■ **Your objective**: Whatever comes before the line containing "green mushroom: 11 -> 8" stays out; transcribe that line and all that follow to the end of the records exactly, with no pictures.
(Provided material Opens)
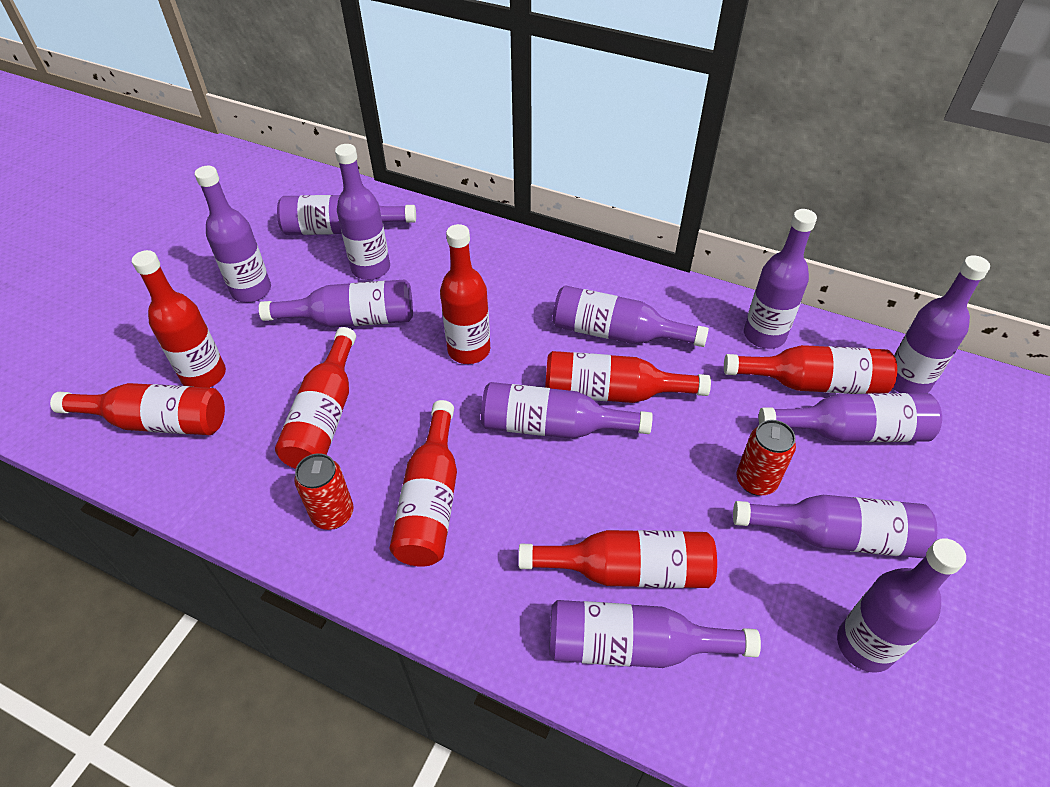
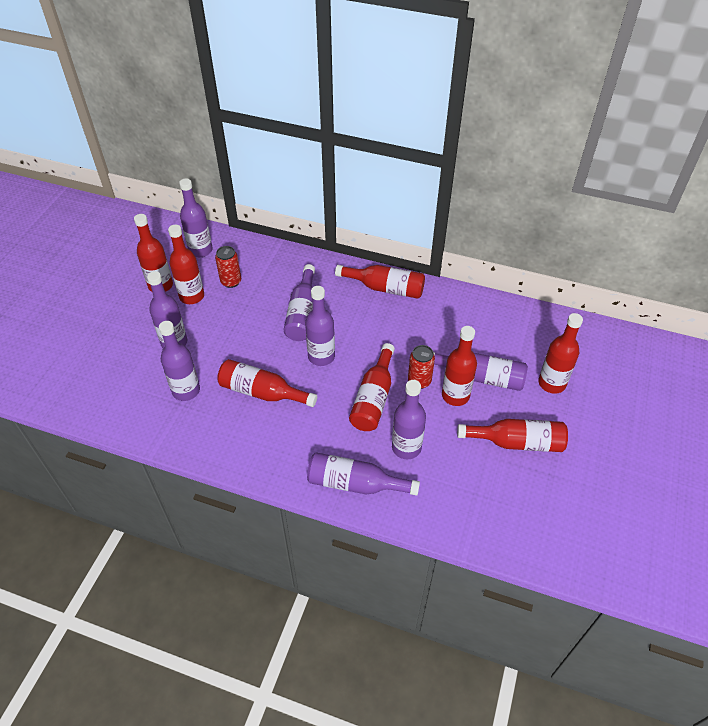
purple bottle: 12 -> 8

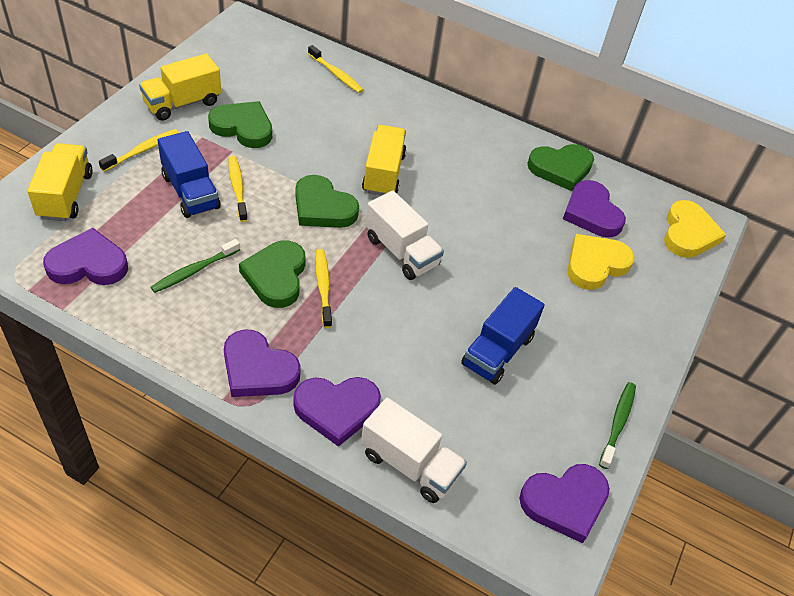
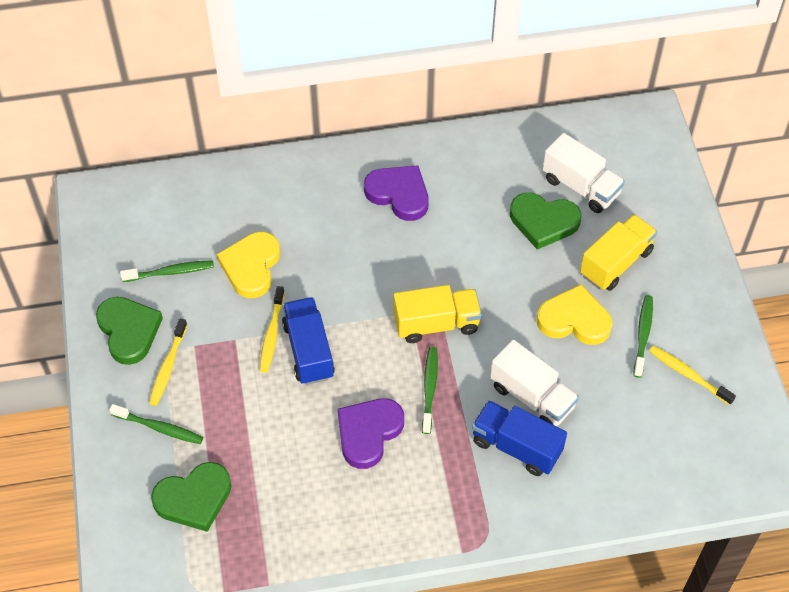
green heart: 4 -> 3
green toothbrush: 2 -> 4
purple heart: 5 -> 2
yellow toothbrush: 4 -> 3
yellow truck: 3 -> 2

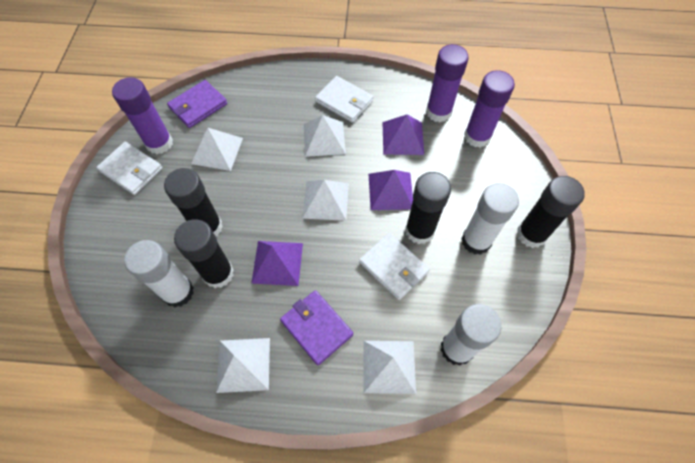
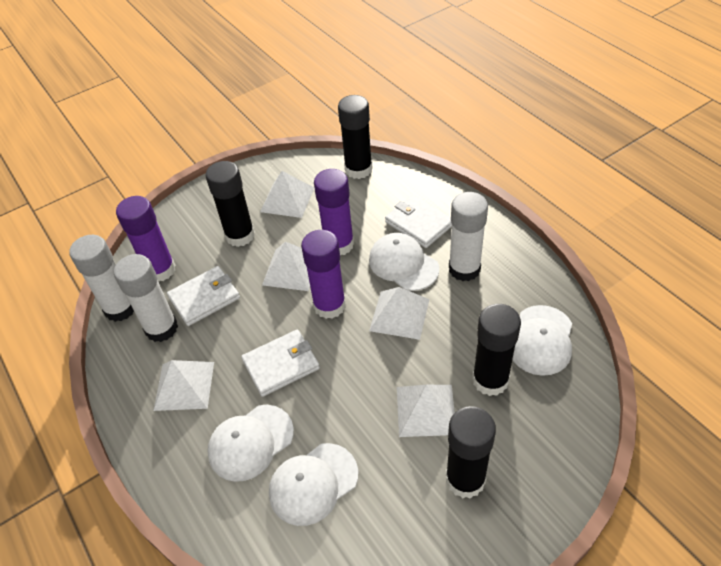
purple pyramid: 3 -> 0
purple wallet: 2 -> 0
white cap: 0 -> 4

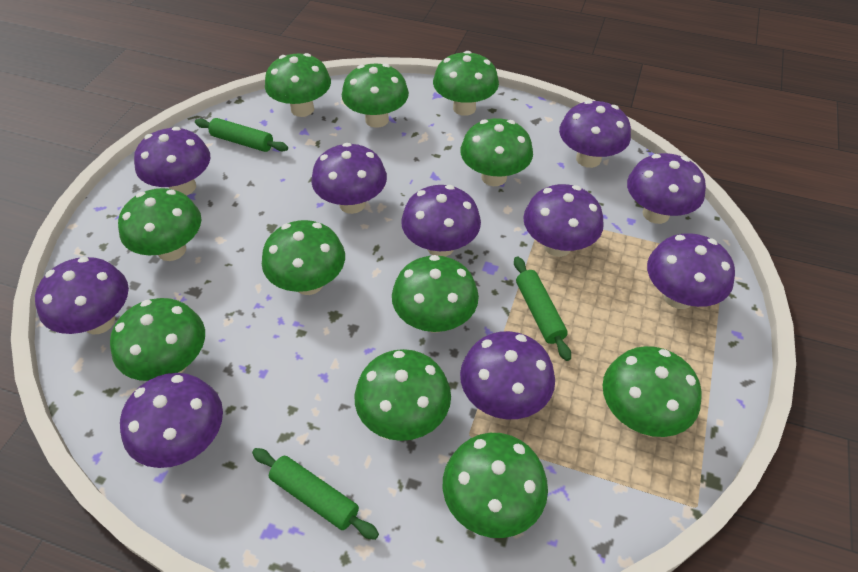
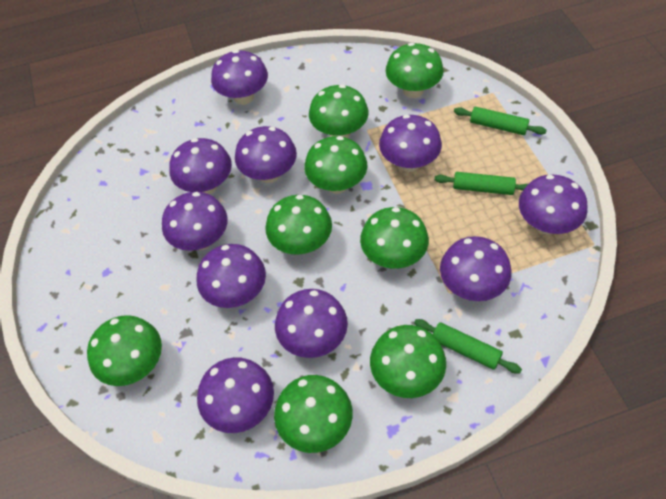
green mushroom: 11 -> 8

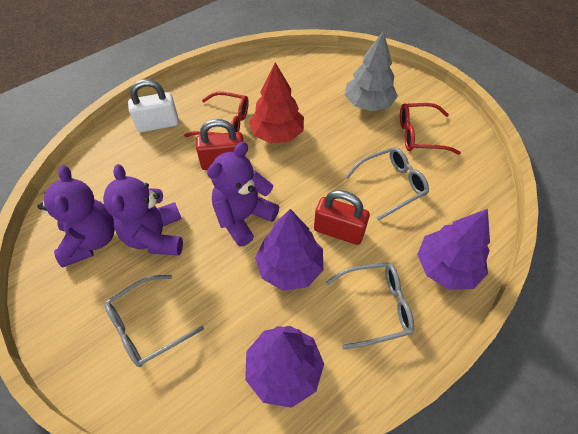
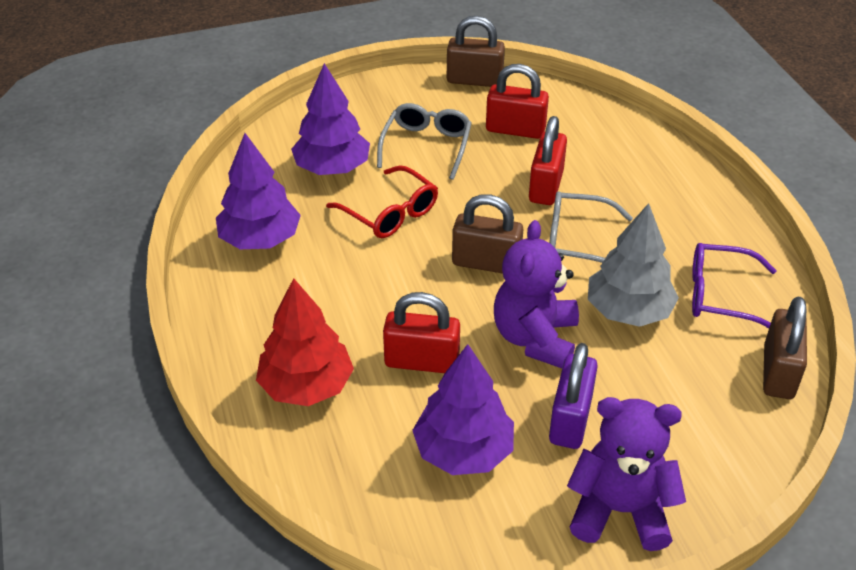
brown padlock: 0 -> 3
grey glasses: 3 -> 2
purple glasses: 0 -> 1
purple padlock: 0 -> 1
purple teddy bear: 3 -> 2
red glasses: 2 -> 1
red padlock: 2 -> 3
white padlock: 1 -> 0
(Provided material Closes)
■ **Written solution**:
green mushroom: 11 -> 8

brown padlock: 0 -> 3
grey glasses: 3 -> 2
purple glasses: 0 -> 1
purple padlock: 0 -> 1
purple teddy bear: 3 -> 2
red glasses: 2 -> 1
red padlock: 2 -> 3
white padlock: 1 -> 0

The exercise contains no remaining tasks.